| Directions |
Retype the entries exactly; omit all pictures.

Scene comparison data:
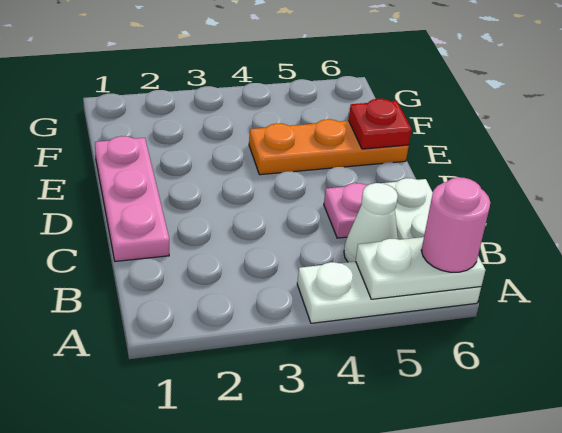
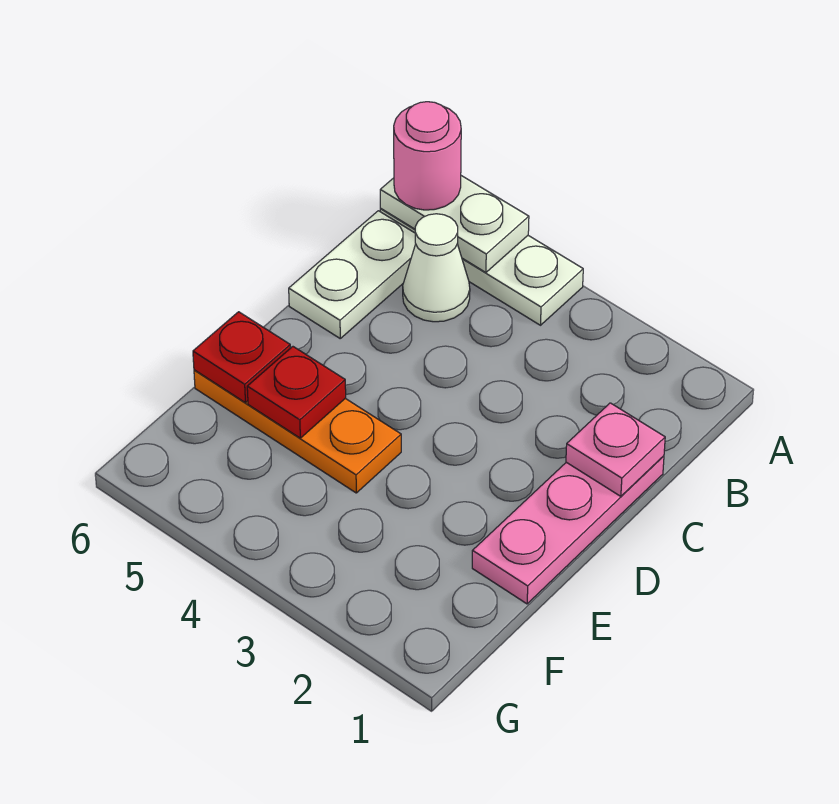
pink plate C5 level 1 -> pink plate C1 level 2
none -> red plate E5 level 2

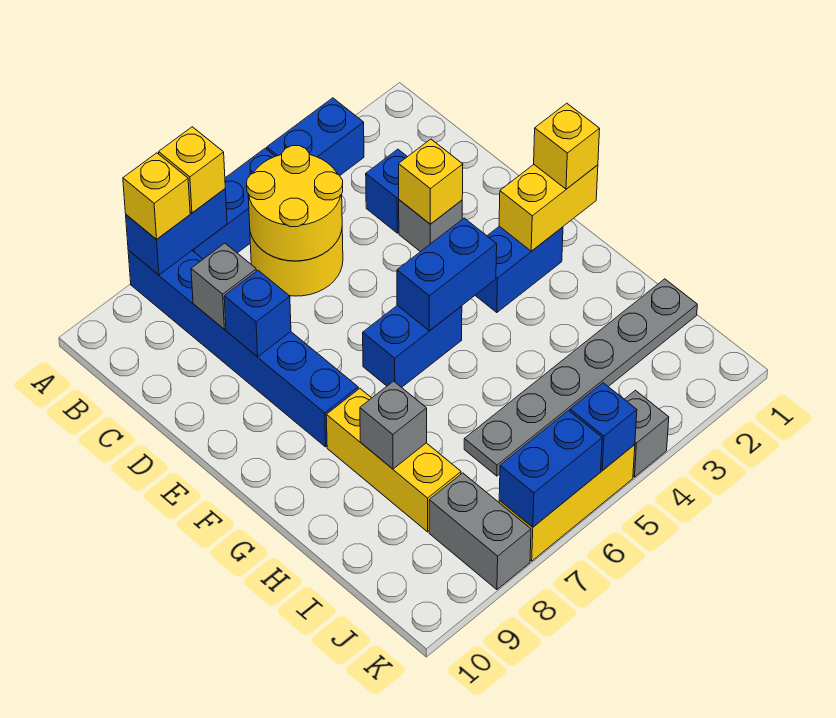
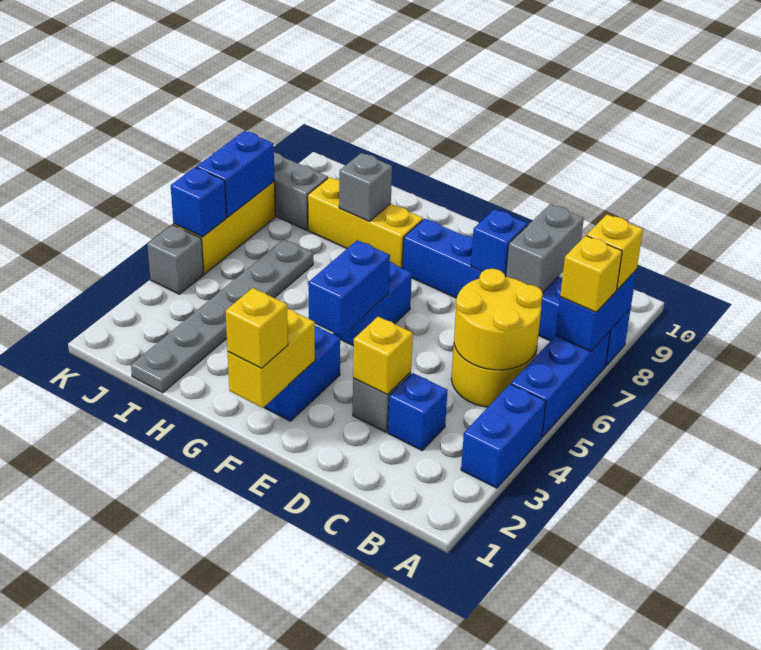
grey brick C8 level 2 -> grey brick C8:C9 level 2

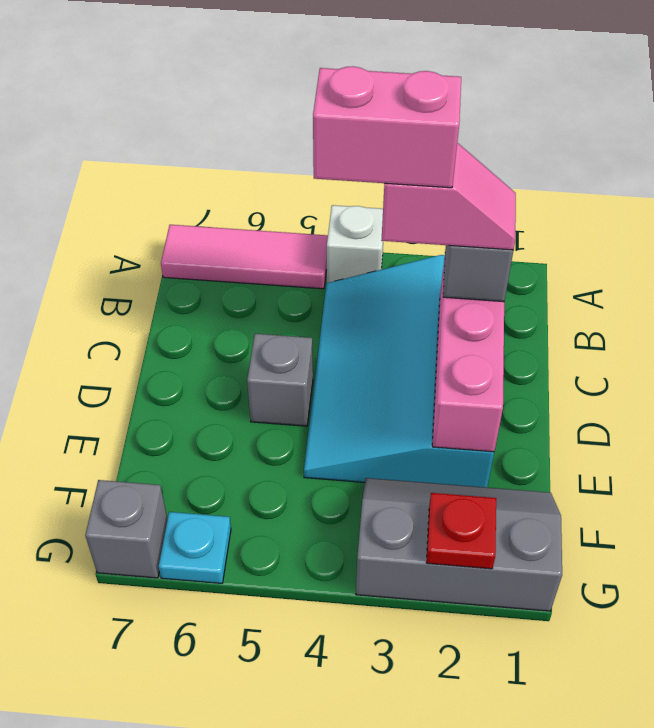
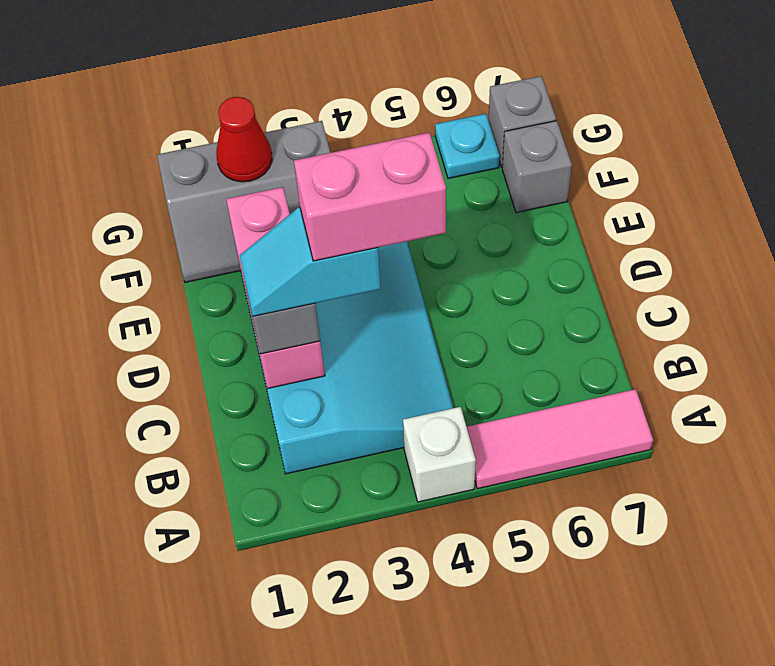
pink slope C2:C3 level 4 top 3 -> cyan slope C2:C3 level 4 top 3
grey brick D5 level 1 -> grey brick F7 level 1
red plate G2 level 2 -> red cone G2 level 2

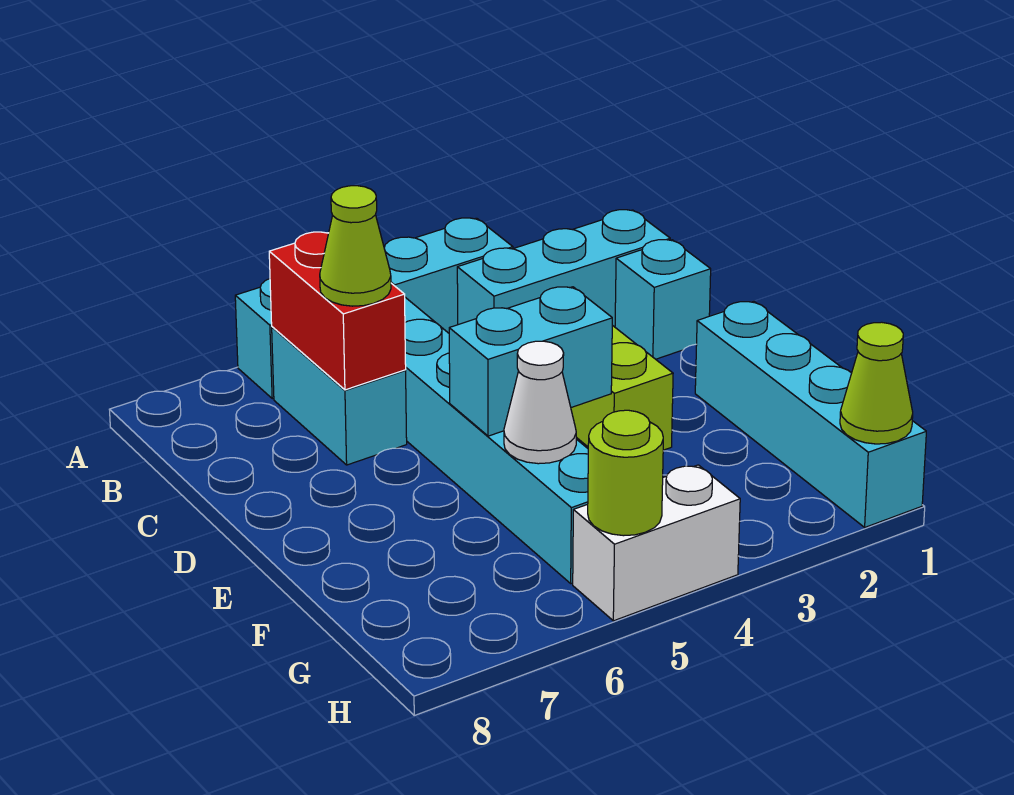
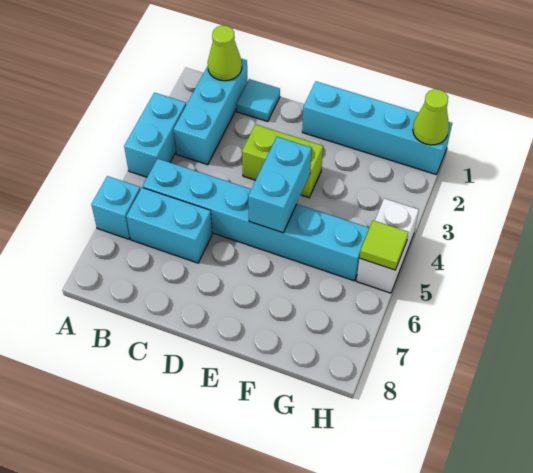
red brick B6:C6 level 2 -> none
cyan brick C1 level 1 -> cyan tile C1 level 1
lime cone C6 level 3 -> lime cone B1 level 2
white cone F5 level 2 -> none
lime round brick H5 level 2 -> lime tile H5 level 2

| Solution for this exercise |
pink plate C5 level 1 -> pink plate C1 level 2
none -> red plate E5 level 2

grey brick C8 level 2 -> grey brick C8:C9 level 2

pink slope C2:C3 level 4 top 3 -> cyan slope C2:C3 level 4 top 3
grey brick D5 level 1 -> grey brick F7 level 1
red plate G2 level 2 -> red cone G2 level 2

red brick B6:C6 level 2 -> none
cyan brick C1 level 1 -> cyan tile C1 level 1
lime cone C6 level 3 -> lime cone B1 level 2
white cone F5 level 2 -> none
lime round brick H5 level 2 -> lime tile H5 level 2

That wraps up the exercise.